(WHAT IS NEEDED)
Set down the records again, keeping each line exactly as it is.
┄┄┄┄┄┄┄┄┄┄
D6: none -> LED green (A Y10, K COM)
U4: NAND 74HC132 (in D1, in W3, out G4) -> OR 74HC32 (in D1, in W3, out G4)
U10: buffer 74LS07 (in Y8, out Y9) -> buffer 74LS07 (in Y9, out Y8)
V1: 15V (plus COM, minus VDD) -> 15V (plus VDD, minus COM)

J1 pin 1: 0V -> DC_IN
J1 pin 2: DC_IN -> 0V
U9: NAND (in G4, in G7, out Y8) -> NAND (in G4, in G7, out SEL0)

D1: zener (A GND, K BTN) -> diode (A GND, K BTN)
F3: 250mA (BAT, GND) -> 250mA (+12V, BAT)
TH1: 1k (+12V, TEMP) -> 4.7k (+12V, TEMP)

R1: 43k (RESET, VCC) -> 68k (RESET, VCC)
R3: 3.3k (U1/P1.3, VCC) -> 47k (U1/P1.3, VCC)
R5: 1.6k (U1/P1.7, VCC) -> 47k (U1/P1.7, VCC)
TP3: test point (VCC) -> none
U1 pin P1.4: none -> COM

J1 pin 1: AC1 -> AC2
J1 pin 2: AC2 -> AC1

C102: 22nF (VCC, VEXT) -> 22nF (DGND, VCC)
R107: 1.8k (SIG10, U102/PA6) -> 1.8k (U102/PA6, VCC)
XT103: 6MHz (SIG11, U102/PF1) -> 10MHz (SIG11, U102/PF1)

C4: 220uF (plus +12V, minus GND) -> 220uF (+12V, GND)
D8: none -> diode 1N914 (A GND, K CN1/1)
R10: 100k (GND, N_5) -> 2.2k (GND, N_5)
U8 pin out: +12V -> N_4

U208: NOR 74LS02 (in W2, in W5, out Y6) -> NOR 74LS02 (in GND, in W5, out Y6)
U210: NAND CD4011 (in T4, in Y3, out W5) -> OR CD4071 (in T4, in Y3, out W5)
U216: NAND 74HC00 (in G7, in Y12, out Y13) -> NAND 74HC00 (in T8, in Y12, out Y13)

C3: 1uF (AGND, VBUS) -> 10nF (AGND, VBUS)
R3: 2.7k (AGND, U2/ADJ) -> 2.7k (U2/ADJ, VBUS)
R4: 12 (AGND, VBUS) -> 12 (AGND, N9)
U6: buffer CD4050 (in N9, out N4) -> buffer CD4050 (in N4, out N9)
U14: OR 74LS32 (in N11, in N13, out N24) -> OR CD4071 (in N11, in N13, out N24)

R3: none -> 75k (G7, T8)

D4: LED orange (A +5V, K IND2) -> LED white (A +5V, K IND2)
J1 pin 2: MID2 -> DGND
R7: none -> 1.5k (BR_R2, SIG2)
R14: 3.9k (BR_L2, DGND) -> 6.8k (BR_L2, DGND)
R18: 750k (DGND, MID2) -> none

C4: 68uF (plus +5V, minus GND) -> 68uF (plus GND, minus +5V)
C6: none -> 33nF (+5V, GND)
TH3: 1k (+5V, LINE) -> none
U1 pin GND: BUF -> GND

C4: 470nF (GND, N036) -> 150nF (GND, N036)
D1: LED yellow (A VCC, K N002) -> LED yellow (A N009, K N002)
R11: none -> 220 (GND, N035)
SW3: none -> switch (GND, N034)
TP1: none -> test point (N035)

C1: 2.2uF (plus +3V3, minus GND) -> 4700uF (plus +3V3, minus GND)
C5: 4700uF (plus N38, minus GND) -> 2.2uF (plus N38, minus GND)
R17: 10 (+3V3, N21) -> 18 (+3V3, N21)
┄┄┄┄┄┄┄┄┄┄
(SOLUTION FOR THIS PROBLEM)
D6: none -> LED green (A Y10, K COM)
U4: NAND 74HC132 (in D1, in W3, out G4) -> OR 74HC32 (in D1, in W3, out G4)
U10: buffer 74LS07 (in Y8, out Y9) -> buffer 74LS07 (in Y9, out Y8)
V1: 15V (plus COM, minus VDD) -> 15V (plus VDD, minus COM)

J1 pin 1: 0V -> DC_IN
J1 pin 2: DC_IN -> 0V
U9: NAND (in G4, in G7, out Y8) -> NAND (in G4, in G7, out SEL0)

D1: zener (A GND, K BTN) -> diode (A GND, K BTN)
F3: 250mA (BAT, GND) -> 250mA (+12V, BAT)
TH1: 1k (+12V, TEMP) -> 4.7k (+12V, TEMP)

R1: 43k (RESET, VCC) -> 68k (RESET, VCC)
R3: 3.3k (U1/P1.3, VCC) -> 47k (U1/P1.3, VCC)
R5: 1.6k (U1/P1.7, VCC) -> 47k (U1/P1.7, VCC)
TP3: test point (VCC) -> none
U1 pin P1.4: none -> COM

J1 pin 1: AC1 -> AC2
J1 pin 2: AC2 -> AC1

C102: 22nF (VCC, VEXT) -> 22nF (DGND, VCC)
R107: 1.8k (SIG10, U102/PA6) -> 1.8k (U102/PA6, VCC)
XT103: 6MHz (SIG11, U102/PF1) -> 10MHz (SIG11, U102/PF1)

C4: 220uF (plus +12V, minus GND) -> 220uF (+12V, GND)
D8: none -> diode 1N914 (A GND, K CN1/1)
R10: 100k (GND, N_5) -> 2.2k (GND, N_5)
U8 pin out: +12V -> N_4

U208: NOR 74LS02 (in W2, in W5, out Y6) -> NOR 74LS02 (in GND, in W5, out Y6)
U210: NAND CD4011 (in T4, in Y3, out W5) -> OR CD4071 (in T4, in Y3, out W5)
U216: NAND 74HC00 (in G7, in Y12, out Y13) -> NAND 74HC00 (in T8, in Y12, out Y13)

C3: 1uF (AGND, VBUS) -> 10nF (AGND, VBUS)
R3: 2.7k (AGND, U2/ADJ) -> 2.7k (U2/ADJ, VBUS)
R4: 12 (AGND, VBUS) -> 12 (AGND, N9)
U6: buffer CD4050 (in N9, out N4) -> buffer CD4050 (in N4, out N9)
U14: OR 74LS32 (in N11, in N13, out N24) -> OR CD4071 (in N11, in N13, out N24)

R3: none -> 75k (G7, T8)

D4: LED orange (A +5V, K IND2) -> LED white (A +5V, K IND2)
J1 pin 2: MID2 -> DGND
R7: none -> 1.5k (BR_R2, SIG2)
R14: 3.9k (BR_L2, DGND) -> 6.8k (BR_L2, DGND)
R18: 750k (DGND, MID2) -> none

C4: 68uF (plus +5V, minus GND) -> 68uF (plus GND, minus +5V)
C6: none -> 33nF (+5V, GND)
TH3: 1k (+5V, LINE) -> none
U1 pin GND: BUF -> GND

C4: 470nF (GND, N036) -> 150nF (GND, N036)
D1: LED yellow (A VCC, K N002) -> LED yellow (A N009, K N002)
R11: none -> 220 (GND, N035)
SW3: none -> switch (GND, N034)
TP1: none -> test point (N035)

C1: 2.2uF (plus +3V3, minus GND) -> 4700uF (plus +3V3, minus GND)
C5: 4700uF (plus N38, minus GND) -> 2.2uF (plus N38, minus GND)
R17: 10 (+3V3, N21) -> 18 (+3V3, N21)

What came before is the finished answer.